Take each line of the listing that has the string "VBUS" and report it.
########################################
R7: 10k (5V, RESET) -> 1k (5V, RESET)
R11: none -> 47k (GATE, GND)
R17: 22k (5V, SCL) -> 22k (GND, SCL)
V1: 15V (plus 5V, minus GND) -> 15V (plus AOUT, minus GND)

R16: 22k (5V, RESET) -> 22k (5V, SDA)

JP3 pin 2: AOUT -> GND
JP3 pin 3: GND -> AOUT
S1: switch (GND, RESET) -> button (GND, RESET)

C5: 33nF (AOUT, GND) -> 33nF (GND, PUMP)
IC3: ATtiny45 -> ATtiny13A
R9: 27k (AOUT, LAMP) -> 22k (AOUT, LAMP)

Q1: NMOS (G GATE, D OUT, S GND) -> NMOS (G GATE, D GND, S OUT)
########################################
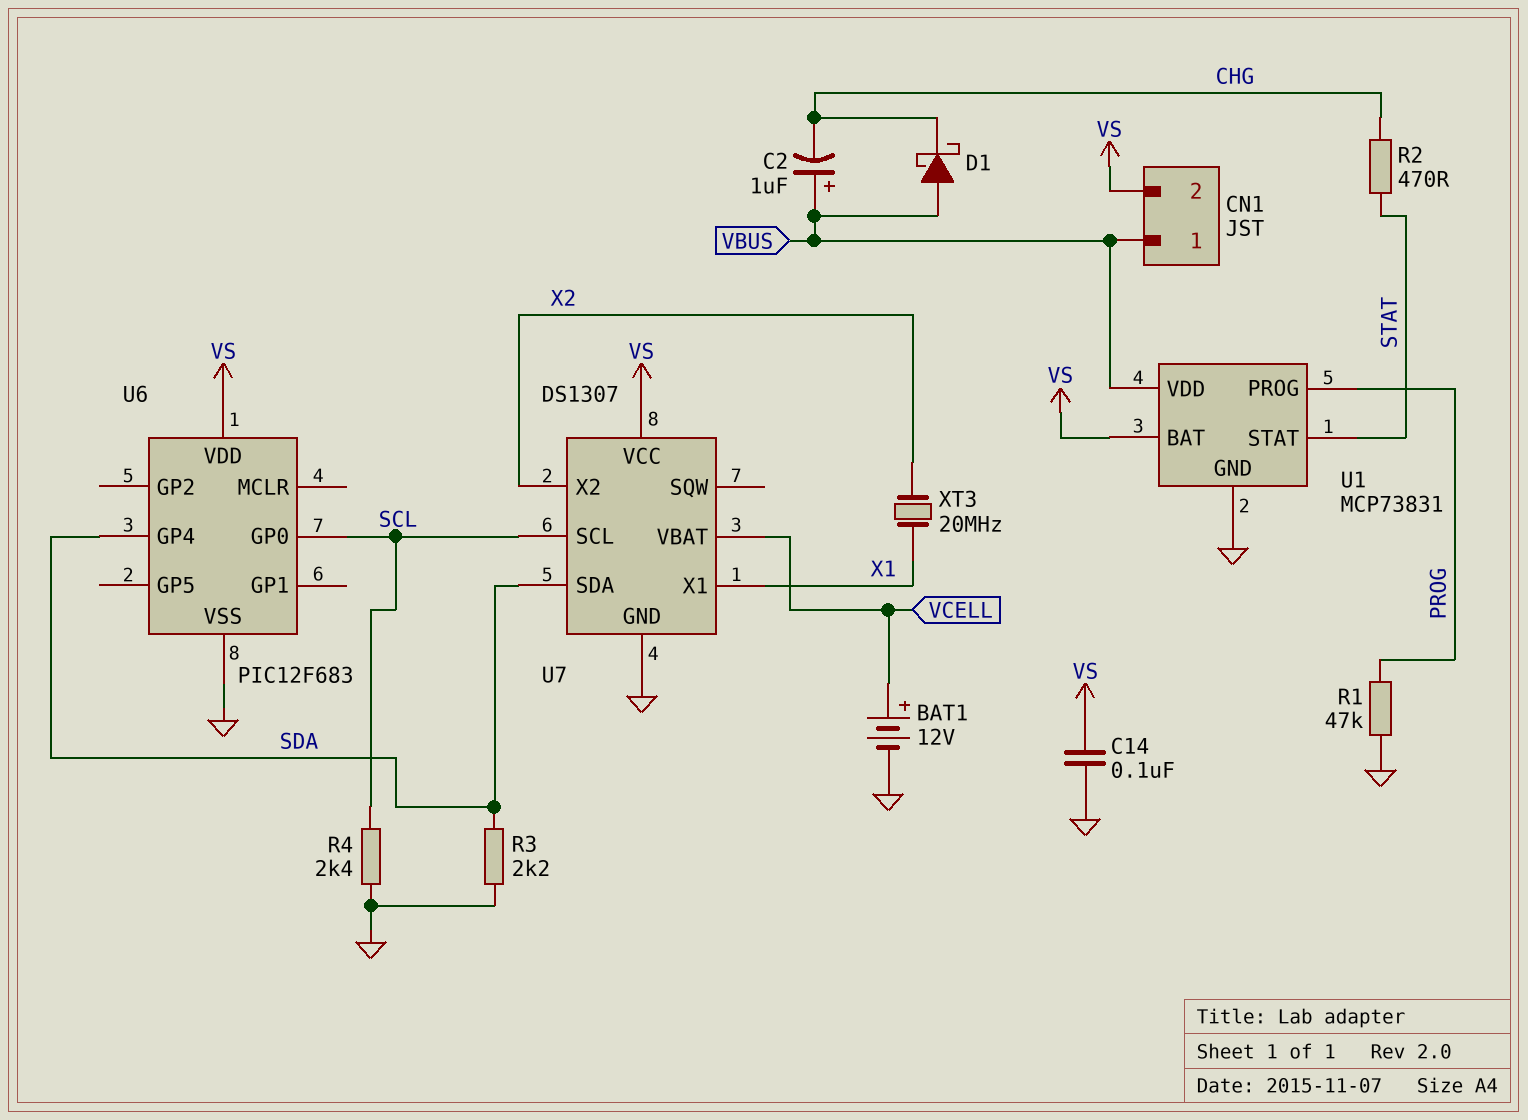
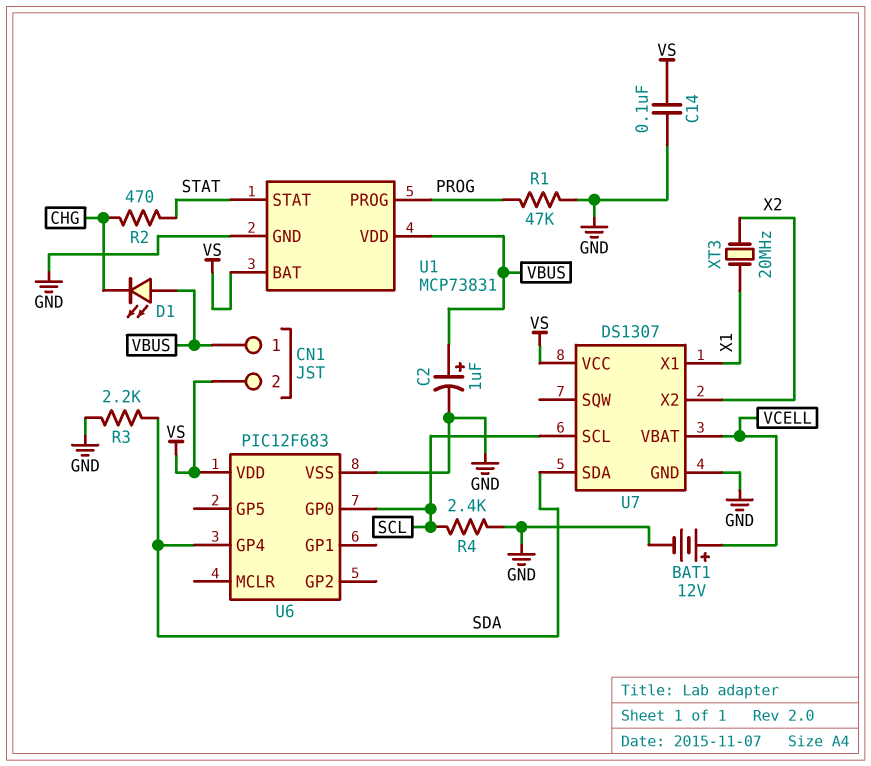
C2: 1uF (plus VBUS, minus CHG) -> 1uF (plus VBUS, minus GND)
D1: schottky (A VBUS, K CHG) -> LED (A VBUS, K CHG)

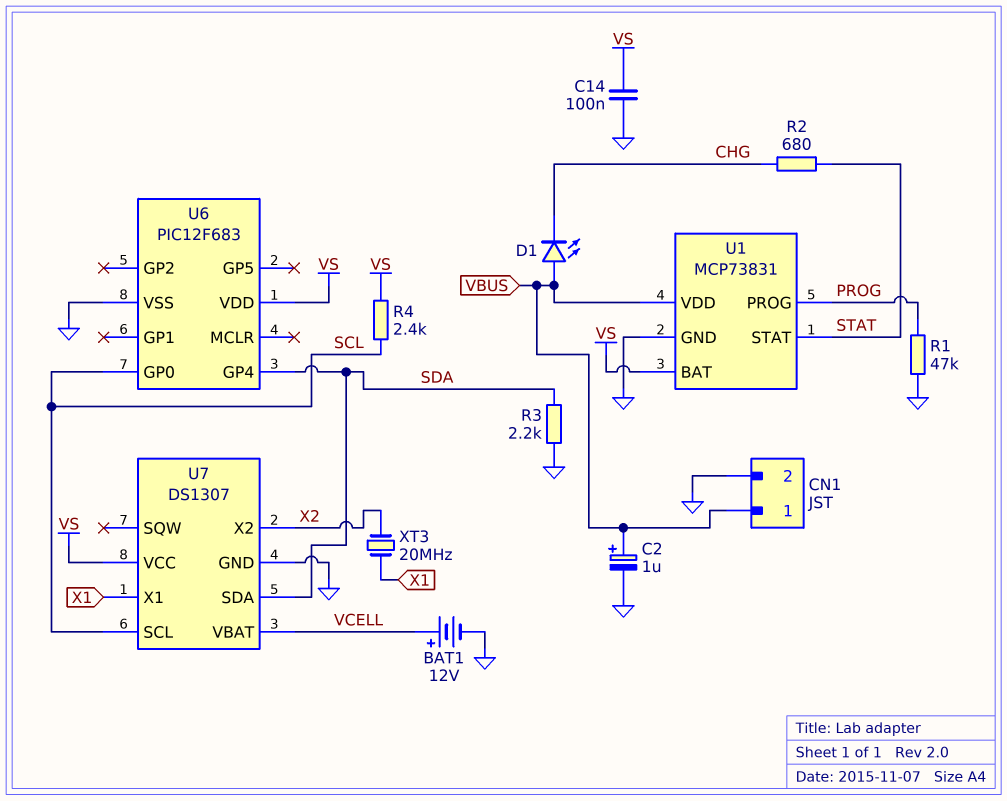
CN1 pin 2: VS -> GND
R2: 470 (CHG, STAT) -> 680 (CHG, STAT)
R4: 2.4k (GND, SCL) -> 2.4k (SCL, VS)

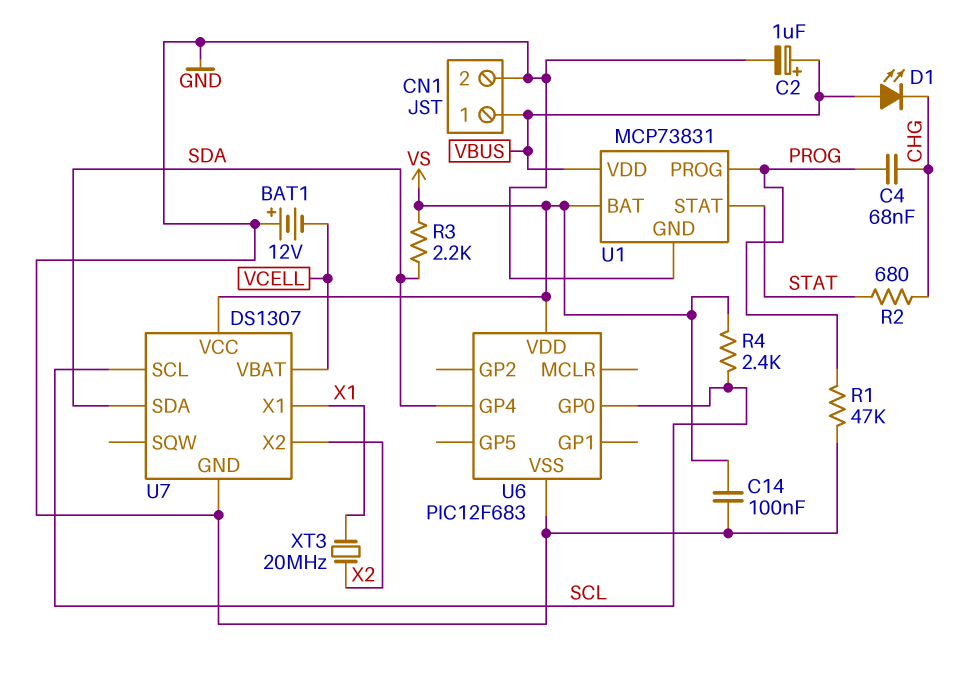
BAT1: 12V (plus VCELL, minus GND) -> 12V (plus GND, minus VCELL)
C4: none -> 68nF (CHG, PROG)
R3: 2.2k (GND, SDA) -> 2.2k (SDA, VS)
########################################
_COMPLETED EXERCISE_:
C2: 1uF (plus VBUS, minus CHG) -> 1uF (plus VBUS, minus GND)
D1: schottky (A VBUS, K CHG) -> LED (A VBUS, K CHG)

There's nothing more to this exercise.